> **EXERCISE PROMPT**: Return, with both end lines included, exactly what the data below holds from the line with "green egg: 4 -> 5" through the line with "yellow rocket: 0 -> 1", though not the pictures.

> **AVAILABLE DATA**:
┄┄┄┄┄┄┄┄┄┄

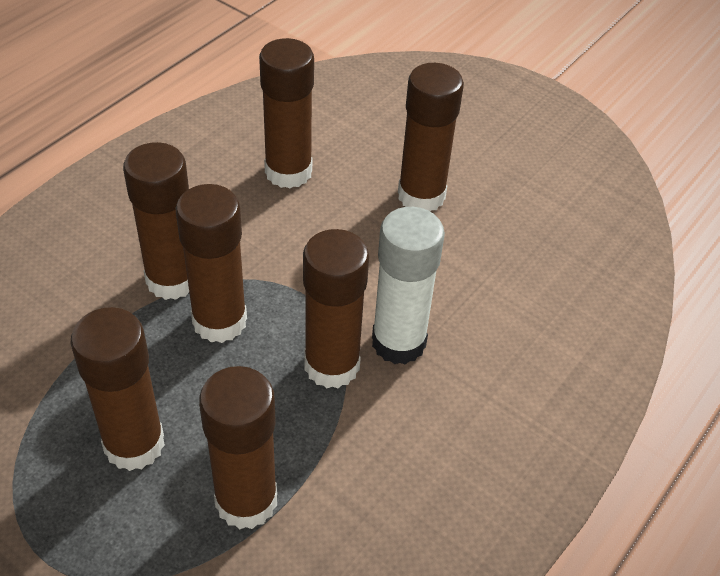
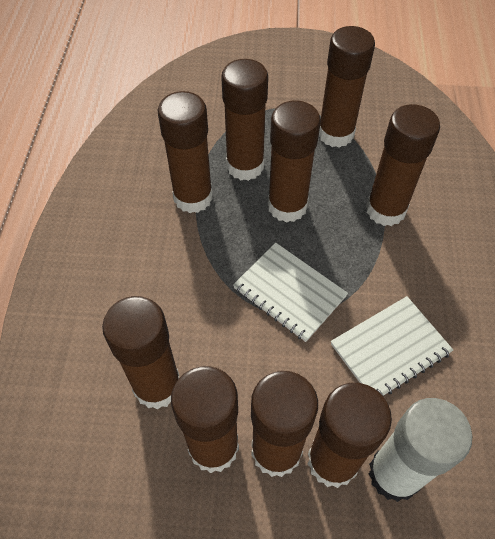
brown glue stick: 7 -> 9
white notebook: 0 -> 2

┄┄┄┄┄┄┄┄┄┄

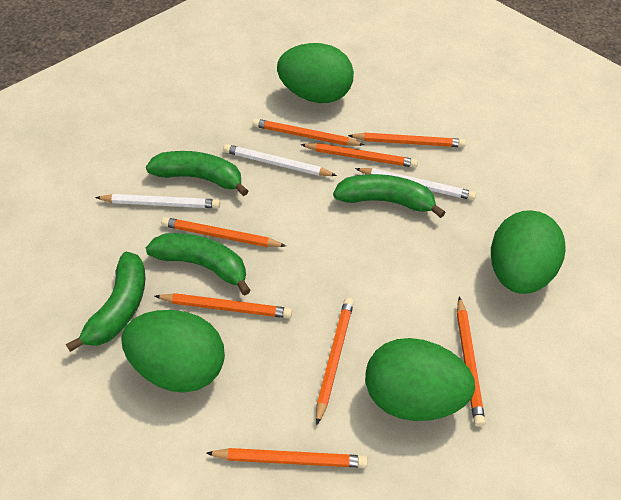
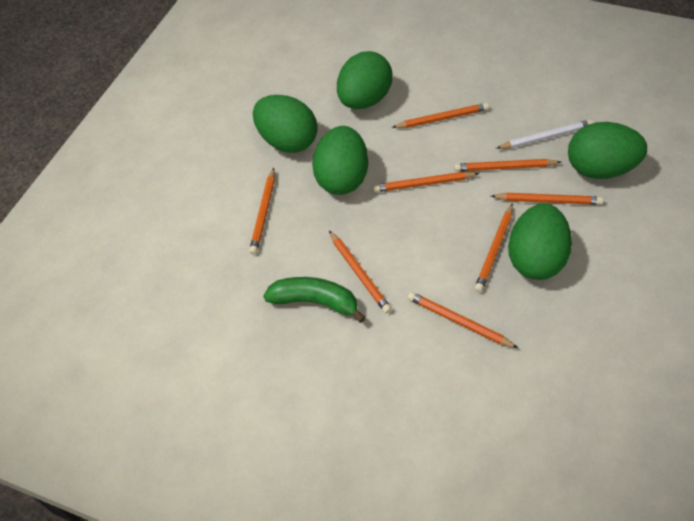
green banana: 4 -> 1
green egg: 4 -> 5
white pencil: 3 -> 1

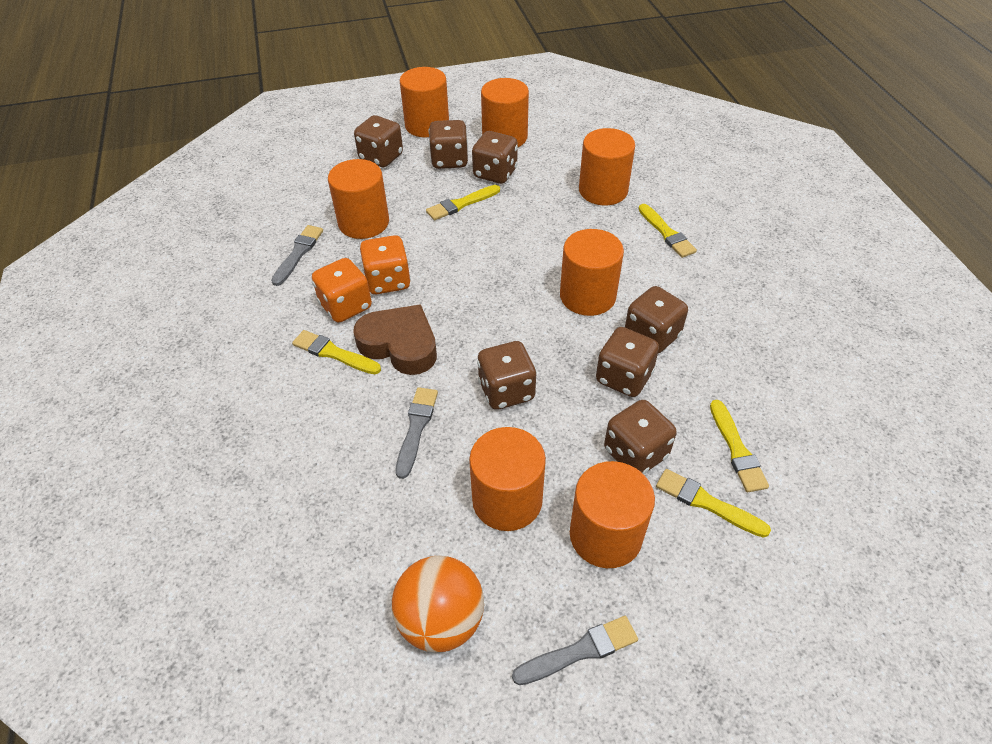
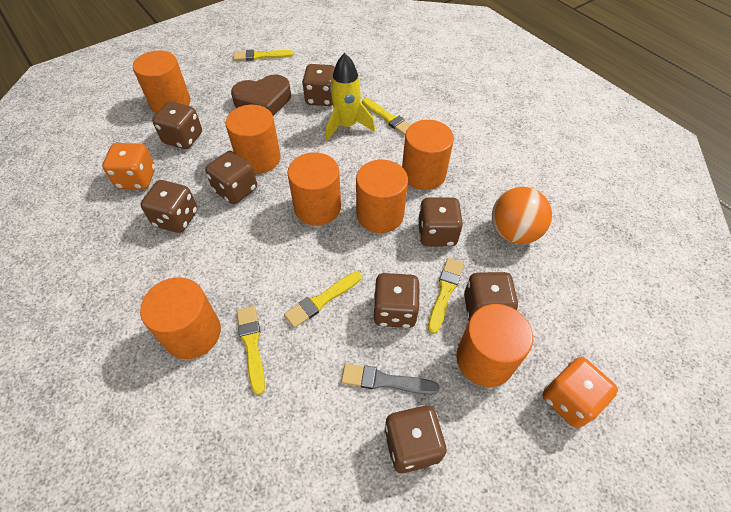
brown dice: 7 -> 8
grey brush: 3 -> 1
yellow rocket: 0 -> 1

┄┄┄┄┄┄┄┄┄┄

> **FINISHED TASK**:
green egg: 4 -> 5
white pencil: 3 -> 1

brown dice: 7 -> 8
grey brush: 3 -> 1
yellow rocket: 0 -> 1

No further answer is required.